:: ASSIGNMENT ::
Every entry must be transcribed exactly as written.

** Opening LISTED RECORDS block **

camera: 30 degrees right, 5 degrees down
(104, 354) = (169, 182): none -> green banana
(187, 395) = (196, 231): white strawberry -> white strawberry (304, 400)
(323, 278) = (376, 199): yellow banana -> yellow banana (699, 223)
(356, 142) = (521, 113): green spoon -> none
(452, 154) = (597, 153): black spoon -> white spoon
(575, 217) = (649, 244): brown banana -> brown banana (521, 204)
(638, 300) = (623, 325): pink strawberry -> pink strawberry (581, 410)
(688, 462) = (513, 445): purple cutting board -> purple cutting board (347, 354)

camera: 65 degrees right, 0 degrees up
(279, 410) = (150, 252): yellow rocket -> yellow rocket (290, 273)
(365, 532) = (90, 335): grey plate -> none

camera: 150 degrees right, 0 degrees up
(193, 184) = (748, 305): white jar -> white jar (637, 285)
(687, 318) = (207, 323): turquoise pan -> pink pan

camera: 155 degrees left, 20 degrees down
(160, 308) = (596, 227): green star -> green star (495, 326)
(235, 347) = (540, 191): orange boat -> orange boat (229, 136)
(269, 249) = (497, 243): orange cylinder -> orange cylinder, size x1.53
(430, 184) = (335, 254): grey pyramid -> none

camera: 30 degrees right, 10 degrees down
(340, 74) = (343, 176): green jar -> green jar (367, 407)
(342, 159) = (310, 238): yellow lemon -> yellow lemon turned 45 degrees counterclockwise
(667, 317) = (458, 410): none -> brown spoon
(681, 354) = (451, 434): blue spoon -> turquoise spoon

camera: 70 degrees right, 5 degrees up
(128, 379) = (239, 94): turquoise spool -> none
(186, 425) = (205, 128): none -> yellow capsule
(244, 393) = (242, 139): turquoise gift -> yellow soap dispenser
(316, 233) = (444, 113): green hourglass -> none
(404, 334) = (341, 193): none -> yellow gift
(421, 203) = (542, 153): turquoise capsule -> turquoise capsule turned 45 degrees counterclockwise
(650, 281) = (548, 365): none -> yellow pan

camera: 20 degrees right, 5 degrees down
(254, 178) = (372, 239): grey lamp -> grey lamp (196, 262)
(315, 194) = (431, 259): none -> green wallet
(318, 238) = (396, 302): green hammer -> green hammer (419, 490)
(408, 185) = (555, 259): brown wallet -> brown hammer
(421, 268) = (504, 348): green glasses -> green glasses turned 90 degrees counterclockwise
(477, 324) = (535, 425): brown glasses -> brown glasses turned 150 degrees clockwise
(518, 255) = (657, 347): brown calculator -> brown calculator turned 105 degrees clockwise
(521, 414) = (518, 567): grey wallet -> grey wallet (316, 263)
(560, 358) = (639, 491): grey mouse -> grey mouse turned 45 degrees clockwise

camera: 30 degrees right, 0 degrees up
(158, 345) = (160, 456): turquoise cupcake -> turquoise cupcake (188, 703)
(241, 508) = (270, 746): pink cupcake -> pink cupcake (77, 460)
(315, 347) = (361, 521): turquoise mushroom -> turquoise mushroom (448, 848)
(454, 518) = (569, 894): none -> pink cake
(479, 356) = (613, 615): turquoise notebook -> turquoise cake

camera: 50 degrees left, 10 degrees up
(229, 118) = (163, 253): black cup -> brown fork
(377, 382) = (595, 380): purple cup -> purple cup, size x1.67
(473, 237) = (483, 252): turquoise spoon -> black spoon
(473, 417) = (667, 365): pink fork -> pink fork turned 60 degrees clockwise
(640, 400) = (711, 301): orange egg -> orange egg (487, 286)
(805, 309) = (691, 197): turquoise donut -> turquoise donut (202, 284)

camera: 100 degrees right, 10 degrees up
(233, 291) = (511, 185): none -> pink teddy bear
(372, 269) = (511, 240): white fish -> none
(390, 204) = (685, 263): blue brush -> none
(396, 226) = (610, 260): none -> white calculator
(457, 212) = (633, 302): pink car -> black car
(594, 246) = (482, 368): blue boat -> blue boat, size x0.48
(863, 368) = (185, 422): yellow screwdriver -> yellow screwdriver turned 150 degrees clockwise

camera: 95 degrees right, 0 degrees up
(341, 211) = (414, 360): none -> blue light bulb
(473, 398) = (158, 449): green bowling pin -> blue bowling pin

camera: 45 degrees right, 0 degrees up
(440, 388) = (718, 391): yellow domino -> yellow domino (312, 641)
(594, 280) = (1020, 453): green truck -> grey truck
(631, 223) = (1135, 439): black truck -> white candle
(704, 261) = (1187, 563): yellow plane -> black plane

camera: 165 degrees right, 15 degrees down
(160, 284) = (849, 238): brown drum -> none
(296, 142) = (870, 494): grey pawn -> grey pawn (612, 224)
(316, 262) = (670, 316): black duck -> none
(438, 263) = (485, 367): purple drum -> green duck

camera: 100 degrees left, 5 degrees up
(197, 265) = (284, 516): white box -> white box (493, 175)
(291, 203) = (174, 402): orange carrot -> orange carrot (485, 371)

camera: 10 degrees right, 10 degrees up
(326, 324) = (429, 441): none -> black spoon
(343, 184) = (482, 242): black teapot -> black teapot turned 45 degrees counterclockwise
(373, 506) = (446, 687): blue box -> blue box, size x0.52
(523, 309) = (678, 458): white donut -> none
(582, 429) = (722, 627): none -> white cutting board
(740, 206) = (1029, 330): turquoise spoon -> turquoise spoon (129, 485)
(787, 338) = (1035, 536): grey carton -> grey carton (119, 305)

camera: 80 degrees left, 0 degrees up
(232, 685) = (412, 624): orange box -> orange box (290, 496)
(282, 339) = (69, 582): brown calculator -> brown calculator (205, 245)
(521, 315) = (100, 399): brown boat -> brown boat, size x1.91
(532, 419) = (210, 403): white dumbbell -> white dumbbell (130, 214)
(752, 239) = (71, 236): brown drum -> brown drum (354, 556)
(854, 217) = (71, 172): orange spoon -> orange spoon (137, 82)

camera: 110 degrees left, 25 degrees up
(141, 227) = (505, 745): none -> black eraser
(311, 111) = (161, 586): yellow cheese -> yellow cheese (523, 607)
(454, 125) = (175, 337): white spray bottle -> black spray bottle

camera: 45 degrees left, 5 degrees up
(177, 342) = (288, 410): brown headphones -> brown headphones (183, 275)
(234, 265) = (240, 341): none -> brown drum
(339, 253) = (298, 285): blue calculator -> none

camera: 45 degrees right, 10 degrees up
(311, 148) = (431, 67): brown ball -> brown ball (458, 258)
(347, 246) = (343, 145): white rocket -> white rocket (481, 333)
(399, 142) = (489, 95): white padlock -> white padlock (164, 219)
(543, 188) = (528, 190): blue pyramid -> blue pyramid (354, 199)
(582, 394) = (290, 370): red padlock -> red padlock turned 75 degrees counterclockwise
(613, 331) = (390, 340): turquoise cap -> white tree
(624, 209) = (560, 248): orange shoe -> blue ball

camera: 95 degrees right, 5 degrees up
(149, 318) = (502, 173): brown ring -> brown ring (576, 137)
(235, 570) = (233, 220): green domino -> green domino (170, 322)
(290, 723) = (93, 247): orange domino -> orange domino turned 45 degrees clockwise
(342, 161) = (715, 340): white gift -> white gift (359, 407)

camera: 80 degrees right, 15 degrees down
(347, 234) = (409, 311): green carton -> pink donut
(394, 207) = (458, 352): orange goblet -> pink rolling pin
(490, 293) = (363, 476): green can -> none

** Closing LISTED RECORDS block **

:: YOUR RESPONSE ::
camera: 30 degrees right, 5 degrees down
(104, 354) = (169, 182): none -> green banana
(187, 395) = (196, 231): white strawberry -> white strawberry (304, 400)
(323, 278) = (376, 199): yellow banana -> yellow banana (699, 223)
(356, 142) = (521, 113): green spoon -> none
(452, 154) = (597, 153): black spoon -> white spoon
(575, 217) = (649, 244): brown banana -> brown banana (521, 204)
(638, 300) = (623, 325): pink strawberry -> pink strawberry (581, 410)
(688, 462) = (513, 445): purple cutting board -> purple cutting board (347, 354)

camera: 65 degrees right, 0 degrees up
(279, 410) = (150, 252): yellow rocket -> yellow rocket (290, 273)
(365, 532) = (90, 335): grey plate -> none

camera: 150 degrees right, 0 degrees up
(193, 184) = (748, 305): white jar -> white jar (637, 285)
(687, 318) = (207, 323): turquoise pan -> pink pan

camera: 155 degrees left, 20 degrees down
(160, 308) = (596, 227): green star -> green star (495, 326)
(235, 347) = (540, 191): orange boat -> orange boat (229, 136)
(269, 249) = (497, 243): orange cylinder -> orange cylinder, size x1.53
(430, 184) = (335, 254): grey pyramid -> none

camera: 30 degrees right, 10 degrees down
(340, 74) = (343, 176): green jar -> green jar (367, 407)
(342, 159) = (310, 238): yellow lemon -> yellow lemon turned 45 degrees counterclockwise
(667, 317) = (458, 410): none -> brown spoon
(681, 354) = (451, 434): blue spoon -> turquoise spoon

camera: 70 degrees right, 5 degrees up
(128, 379) = (239, 94): turquoise spool -> none
(186, 425) = (205, 128): none -> yellow capsule
(244, 393) = (242, 139): turquoise gift -> yellow soap dispenser
(316, 233) = (444, 113): green hourglass -> none
(404, 334) = (341, 193): none -> yellow gift
(421, 203) = (542, 153): turquoise capsule -> turquoise capsule turned 45 degrees counterclockwise
(650, 281) = (548, 365): none -> yellow pan

camera: 20 degrees right, 5 degrees down
(254, 178) = (372, 239): grey lamp -> grey lamp (196, 262)
(315, 194) = (431, 259): none -> green wallet
(318, 238) = (396, 302): green hammer -> green hammer (419, 490)
(408, 185) = (555, 259): brown wallet -> brown hammer
(421, 268) = (504, 348): green glasses -> green glasses turned 90 degrees counterclockwise
(477, 324) = (535, 425): brown glasses -> brown glasses turned 150 degrees clockwise
(518, 255) = (657, 347): brown calculator -> brown calculator turned 105 degrees clockwise
(521, 414) = (518, 567): grey wallet -> grey wallet (316, 263)
(560, 358) = (639, 491): grey mouse -> grey mouse turned 45 degrees clockwise

camera: 30 degrees right, 0 degrees up
(158, 345) = (160, 456): turquoise cupcake -> turquoise cupcake (188, 703)
(241, 508) = (270, 746): pink cupcake -> pink cupcake (77, 460)
(315, 347) = (361, 521): turquoise mushroom -> turquoise mushroom (448, 848)
(454, 518) = (569, 894): none -> pink cake
(479, 356) = (613, 615): turquoise notebook -> turquoise cake

camera: 50 degrees left, 10 degrees up
(229, 118) = (163, 253): black cup -> brown fork
(377, 382) = (595, 380): purple cup -> purple cup, size x1.67
(473, 237) = (483, 252): turquoise spoon -> black spoon
(473, 417) = (667, 365): pink fork -> pink fork turned 60 degrees clockwise
(640, 400) = (711, 301): orange egg -> orange egg (487, 286)
(805, 309) = (691, 197): turquoise donut -> turquoise donut (202, 284)

camera: 100 degrees right, 10 degrees up
(233, 291) = (511, 185): none -> pink teddy bear
(372, 269) = (511, 240): white fish -> none
(390, 204) = (685, 263): blue brush -> none
(396, 226) = (610, 260): none -> white calculator
(457, 212) = (633, 302): pink car -> black car
(594, 246) = (482, 368): blue boat -> blue boat, size x0.48
(863, 368) = (185, 422): yellow screwdriver -> yellow screwdriver turned 150 degrees clockwise

camera: 95 degrees right, 0 degrees up
(341, 211) = (414, 360): none -> blue light bulb
(473, 398) = (158, 449): green bowling pin -> blue bowling pin

camera: 45 degrees right, 0 degrees up
(440, 388) = (718, 391): yellow domino -> yellow domino (312, 641)
(594, 280) = (1020, 453): green truck -> grey truck
(631, 223) = (1135, 439): black truck -> white candle
(704, 261) = (1187, 563): yellow plane -> black plane

camera: 165 degrees right, 15 degrees down
(160, 284) = (849, 238): brown drum -> none
(296, 142) = (870, 494): grey pawn -> grey pawn (612, 224)
(316, 262) = (670, 316): black duck -> none
(438, 263) = (485, 367): purple drum -> green duck

camera: 100 degrees left, 5 degrees up
(197, 265) = (284, 516): white box -> white box (493, 175)
(291, 203) = (174, 402): orange carrot -> orange carrot (485, 371)

camera: 10 degrees right, 10 degrees up
(326, 324) = (429, 441): none -> black spoon
(343, 184) = (482, 242): black teapot -> black teapot turned 45 degrees counterclockwise
(373, 506) = (446, 687): blue box -> blue box, size x0.52
(523, 309) = (678, 458): white donut -> none
(582, 429) = (722, 627): none -> white cutting board
(740, 206) = (1029, 330): turquoise spoon -> turquoise spoon (129, 485)
(787, 338) = (1035, 536): grey carton -> grey carton (119, 305)

camera: 80 degrees left, 0 degrees up
(232, 685) = (412, 624): orange box -> orange box (290, 496)
(282, 339) = (69, 582): brown calculator -> brown calculator (205, 245)
(521, 315) = (100, 399): brown boat -> brown boat, size x1.91
(532, 419) = (210, 403): white dumbbell -> white dumbbell (130, 214)
(752, 239) = (71, 236): brown drum -> brown drum (354, 556)
(854, 217) = (71, 172): orange spoon -> orange spoon (137, 82)

camera: 110 degrees left, 25 degrees up
(141, 227) = (505, 745): none -> black eraser
(311, 111) = (161, 586): yellow cheese -> yellow cheese (523, 607)
(454, 125) = (175, 337): white spray bottle -> black spray bottle

camera: 45 degrees left, 5 degrees up
(177, 342) = (288, 410): brown headphones -> brown headphones (183, 275)
(234, 265) = (240, 341): none -> brown drum
(339, 253) = (298, 285): blue calculator -> none

camera: 45 degrees right, 10 degrees up
(311, 148) = (431, 67): brown ball -> brown ball (458, 258)
(347, 246) = (343, 145): white rocket -> white rocket (481, 333)
(399, 142) = (489, 95): white padlock -> white padlock (164, 219)
(543, 188) = (528, 190): blue pyramid -> blue pyramid (354, 199)
(582, 394) = (290, 370): red padlock -> red padlock turned 75 degrees counterclockwise
(613, 331) = (390, 340): turquoise cap -> white tree
(624, 209) = (560, 248): orange shoe -> blue ball

camera: 95 degrees right, 5 degrees up
(149, 318) = (502, 173): brown ring -> brown ring (576, 137)
(235, 570) = (233, 220): green domino -> green domino (170, 322)
(290, 723) = (93, 247): orange domino -> orange domino turned 45 degrees clockwise
(342, 161) = (715, 340): white gift -> white gift (359, 407)

camera: 80 degrees right, 15 degrees down
(347, 234) = (409, 311): green carton -> pink donut
(394, 207) = (458, 352): orange goblet -> pink rolling pin
(490, 293) = (363, 476): green can -> none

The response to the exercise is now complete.